**What to work on**
Before copying the entries, remove the pictures; everything else stays exactly as it is.

**Data to use**
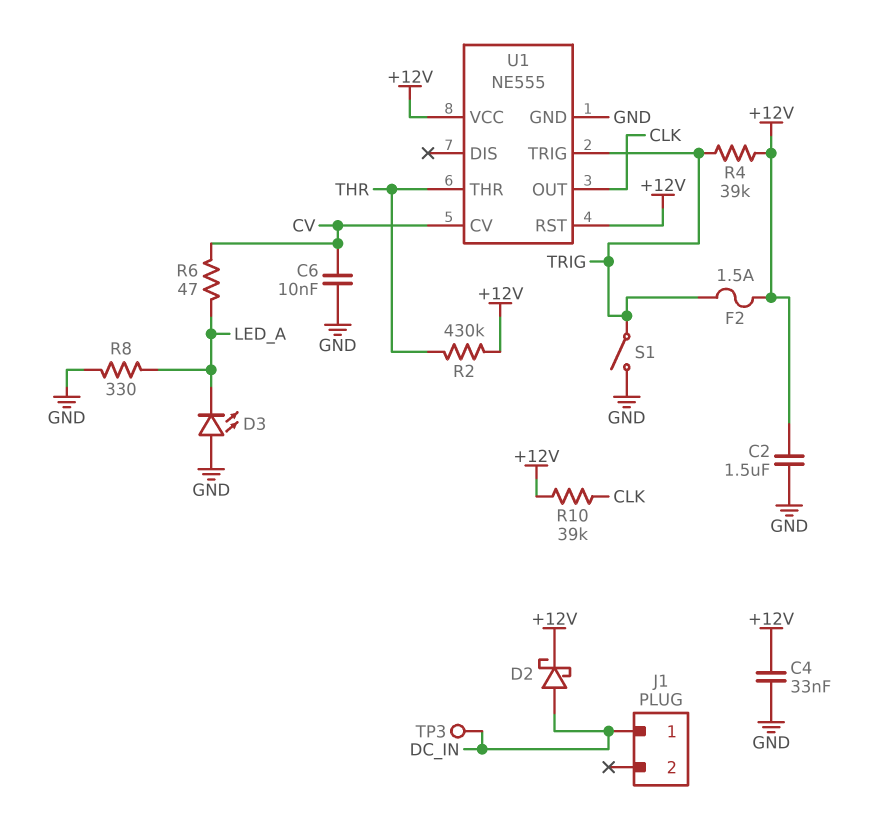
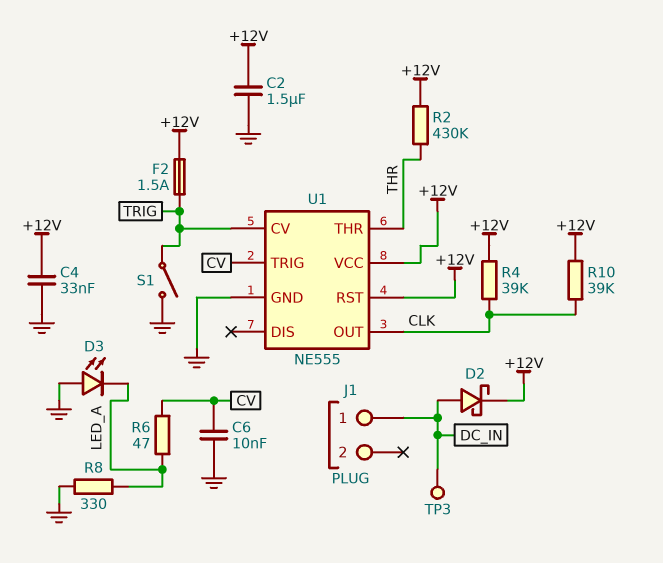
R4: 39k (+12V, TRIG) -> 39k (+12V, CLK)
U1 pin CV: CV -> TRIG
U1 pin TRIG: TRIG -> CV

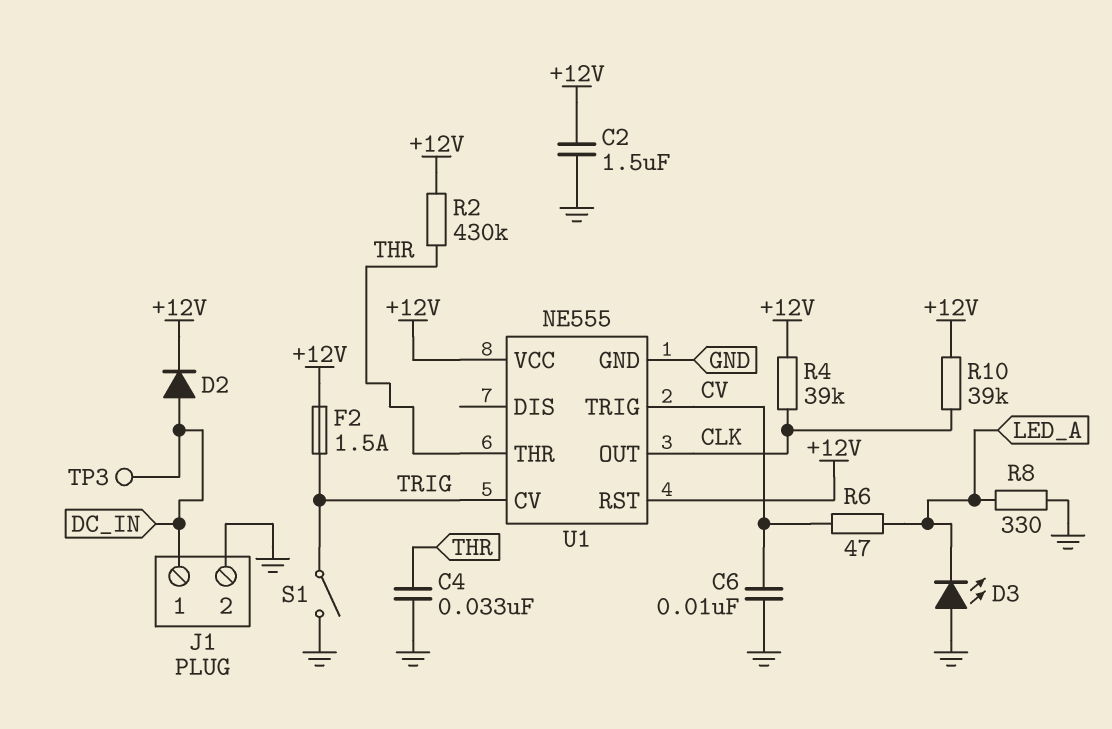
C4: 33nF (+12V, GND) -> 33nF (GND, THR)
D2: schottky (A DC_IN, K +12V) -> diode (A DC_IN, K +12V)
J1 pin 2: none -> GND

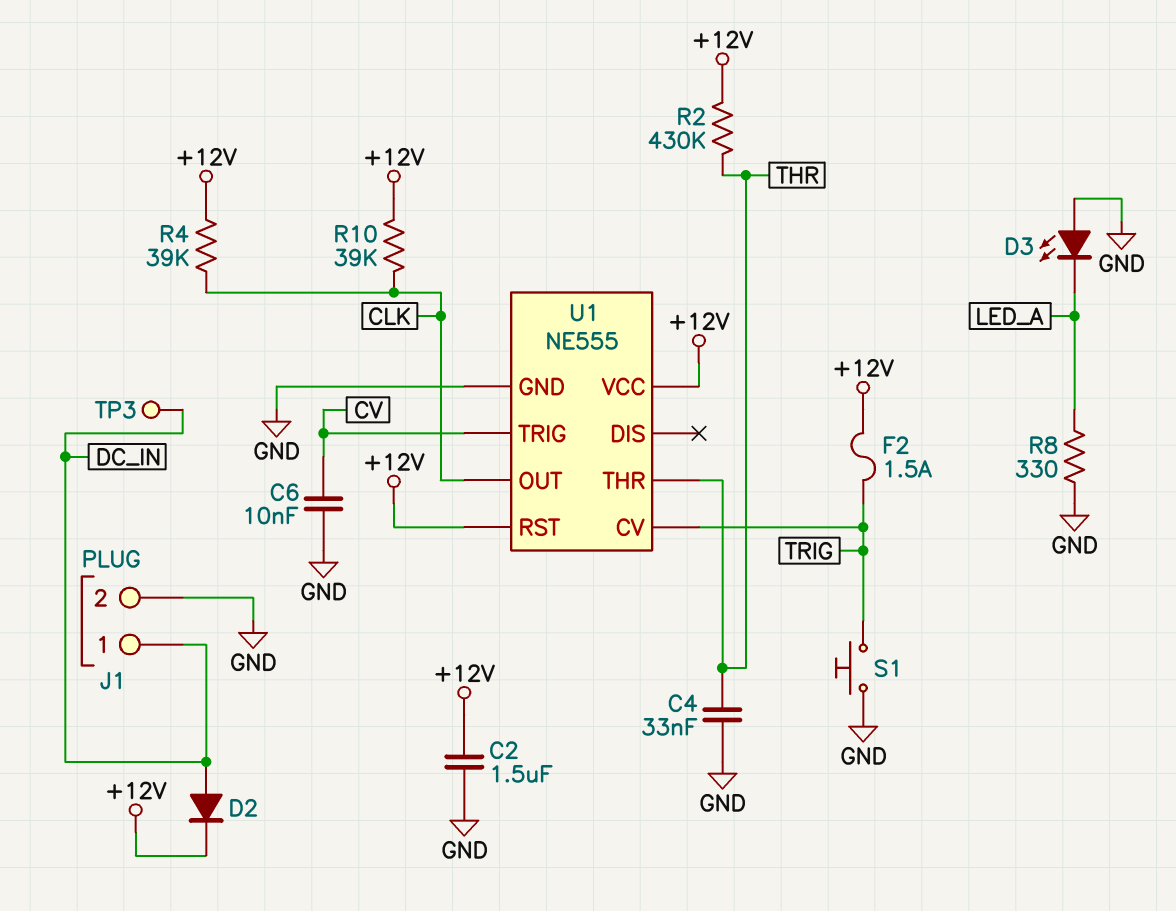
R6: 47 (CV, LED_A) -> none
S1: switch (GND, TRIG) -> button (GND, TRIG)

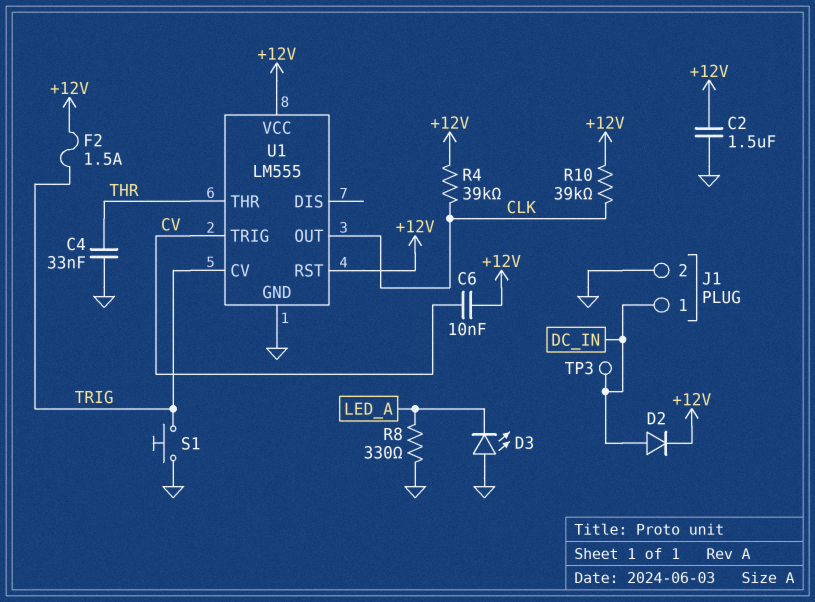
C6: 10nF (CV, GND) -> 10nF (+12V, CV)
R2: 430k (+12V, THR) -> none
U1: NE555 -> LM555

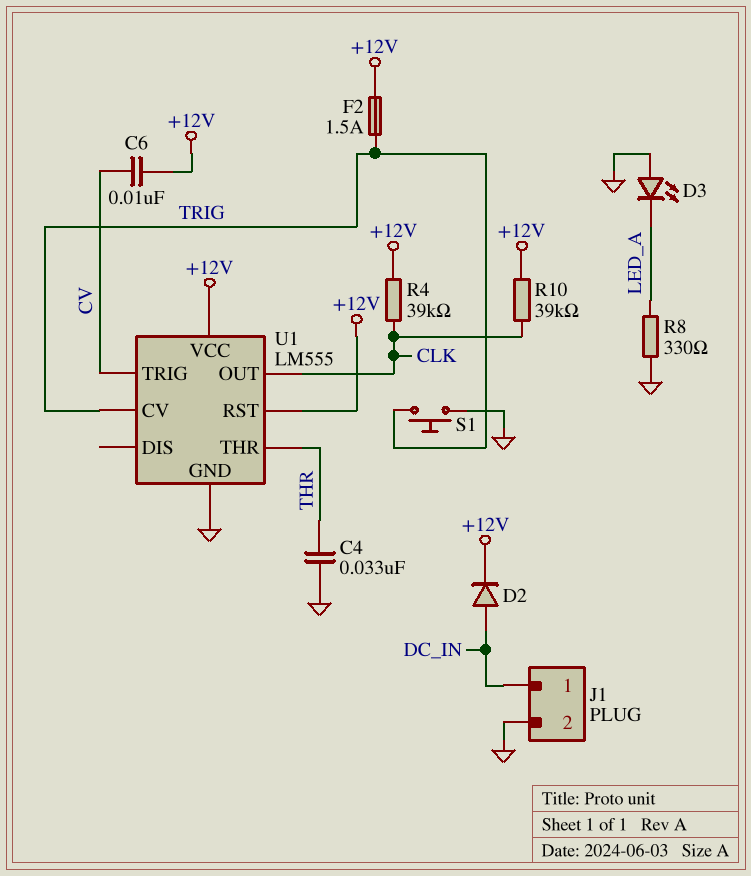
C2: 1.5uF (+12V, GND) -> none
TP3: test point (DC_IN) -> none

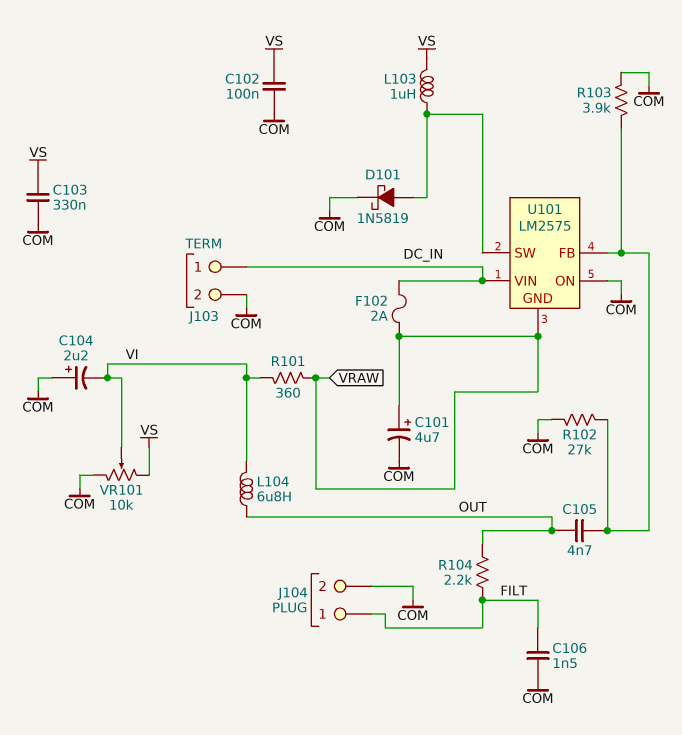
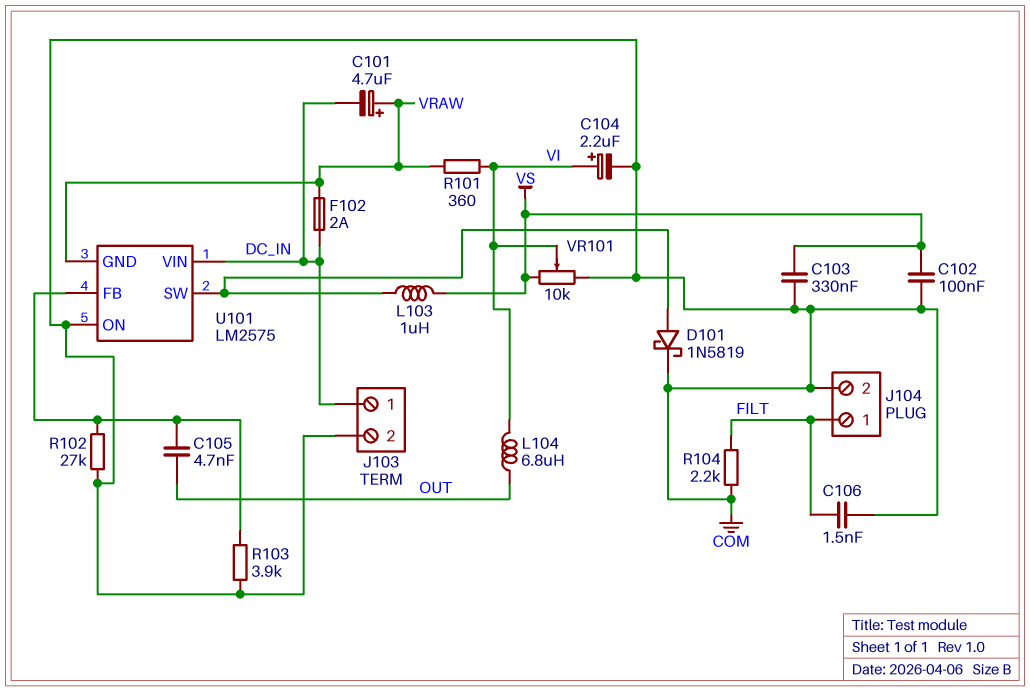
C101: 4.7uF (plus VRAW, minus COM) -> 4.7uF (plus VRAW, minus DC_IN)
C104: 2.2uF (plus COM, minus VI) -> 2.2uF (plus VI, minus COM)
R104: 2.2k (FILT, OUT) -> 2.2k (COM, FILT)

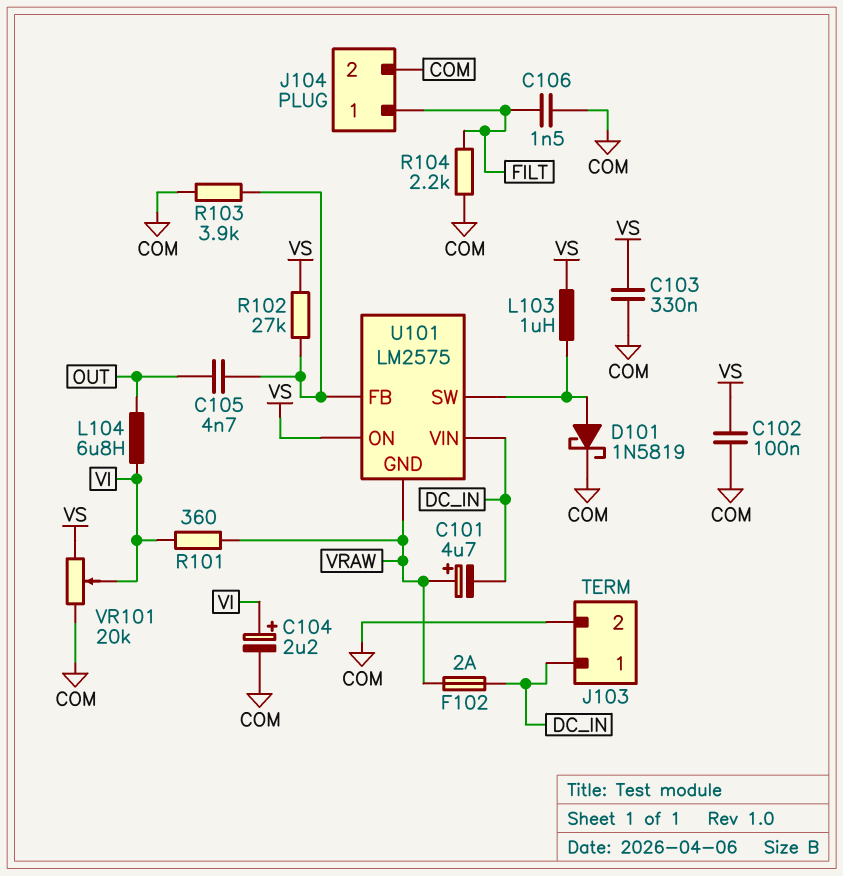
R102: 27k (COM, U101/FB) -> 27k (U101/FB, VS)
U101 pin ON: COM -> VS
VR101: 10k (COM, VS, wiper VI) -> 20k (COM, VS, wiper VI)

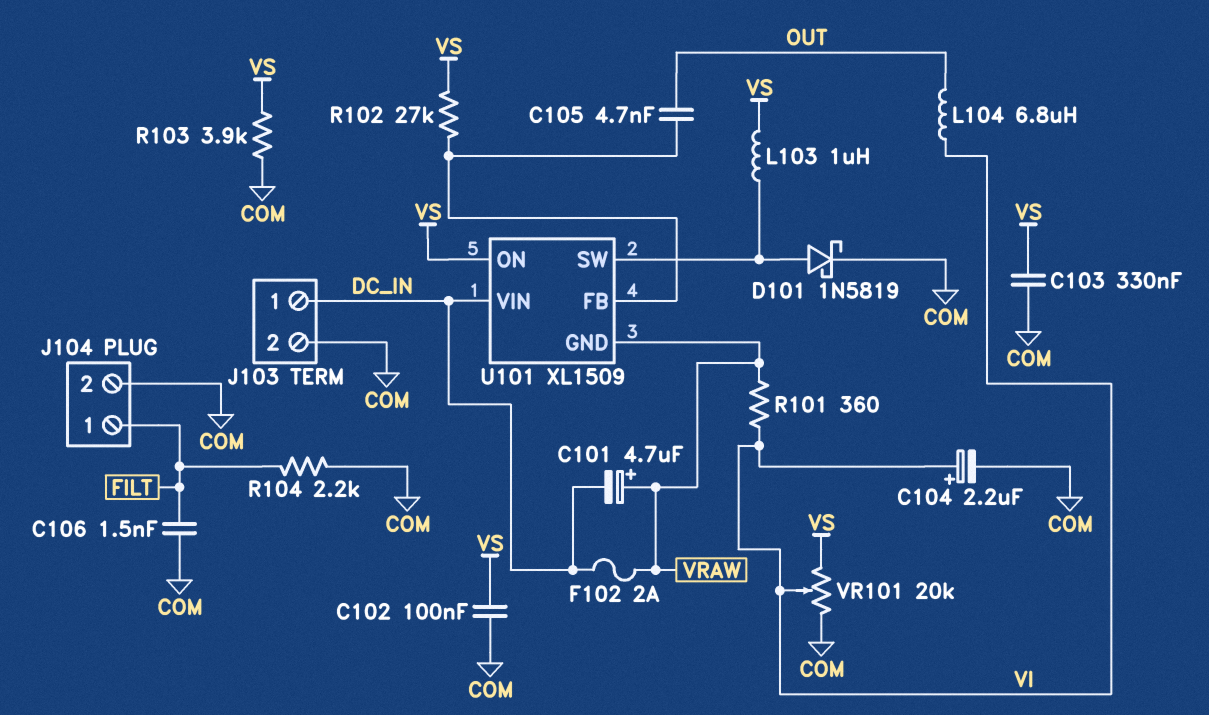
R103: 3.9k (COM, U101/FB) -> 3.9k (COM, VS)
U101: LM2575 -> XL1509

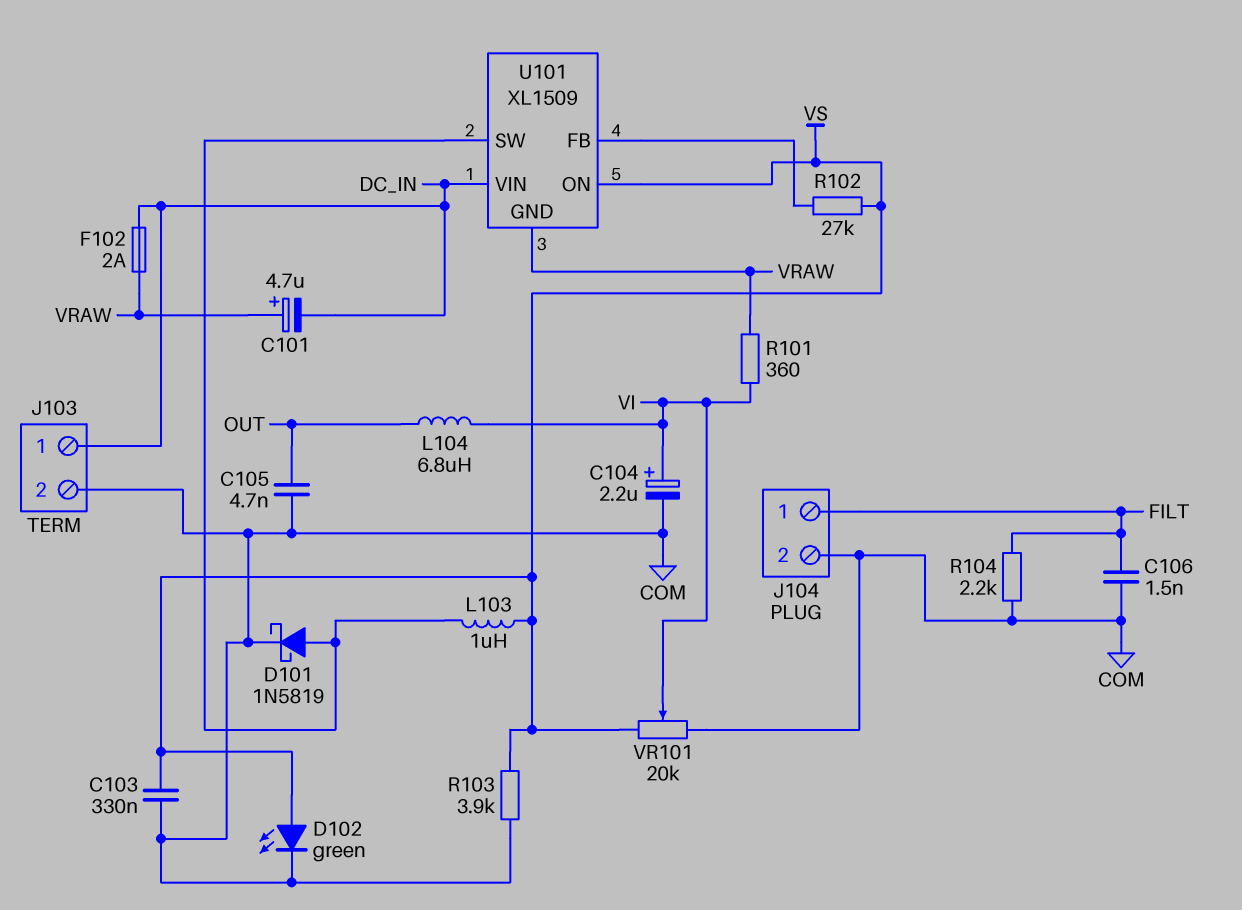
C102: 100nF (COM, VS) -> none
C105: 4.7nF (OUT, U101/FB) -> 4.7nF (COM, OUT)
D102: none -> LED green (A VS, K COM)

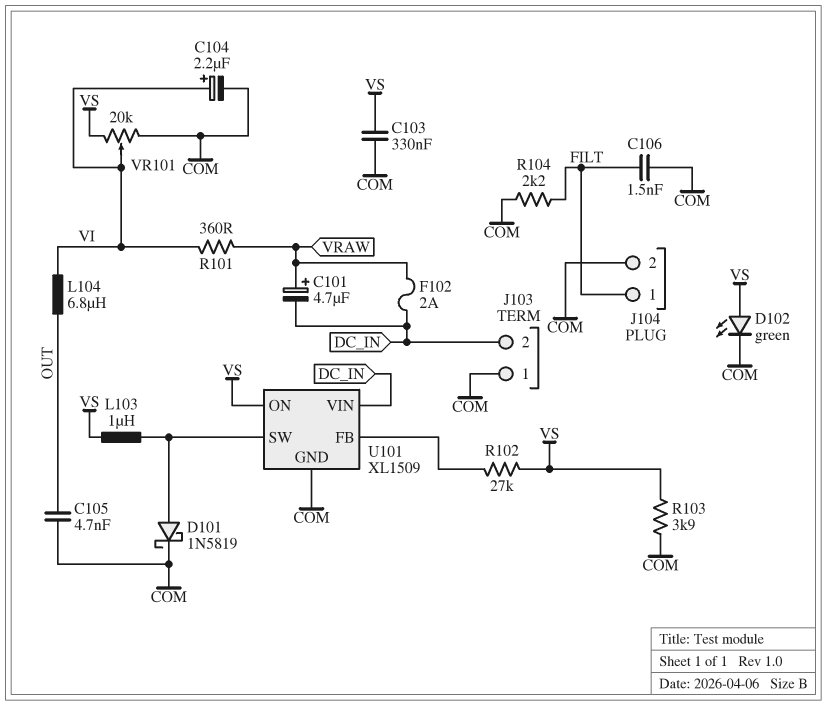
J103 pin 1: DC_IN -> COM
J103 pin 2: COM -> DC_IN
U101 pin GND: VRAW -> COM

**Solved exercise**
R4: 39k (+12V, TRIG) -> 39k (+12V, CLK)
U1 pin CV: CV -> TRIG
U1 pin TRIG: TRIG -> CV

C4: 33nF (+12V, GND) -> 33nF (GND, THR)
D2: schottky (A DC_IN, K +12V) -> diode (A DC_IN, K +12V)
J1 pin 2: none -> GND

R6: 47 (CV, LED_A) -> none
S1: switch (GND, TRIG) -> button (GND, TRIG)

C6: 10nF (CV, GND) -> 10nF (+12V, CV)
R2: 430k (+12V, THR) -> none
U1: NE555 -> LM555

C2: 1.5uF (+12V, GND) -> none
TP3: test point (DC_IN) -> none

C101: 4.7uF (plus VRAW, minus COM) -> 4.7uF (plus VRAW, minus DC_IN)
C104: 2.2uF (plus COM, minus VI) -> 2.2uF (plus VI, minus COM)
R104: 2.2k (FILT, OUT) -> 2.2k (COM, FILT)

R102: 27k (COM, U101/FB) -> 27k (U101/FB, VS)
U101 pin ON: COM -> VS
VR101: 10k (COM, VS, wiper VI) -> 20k (COM, VS, wiper VI)

R103: 3.9k (COM, U101/FB) -> 3.9k (COM, VS)
U101: LM2575 -> XL1509

C102: 100nF (COM, VS) -> none
C105: 4.7nF (OUT, U101/FB) -> 4.7nF (COM, OUT)
D102: none -> LED green (A VS, K COM)

J103 pin 1: DC_IN -> COM
J103 pin 2: COM -> DC_IN
U101 pin GND: VRAW -> COM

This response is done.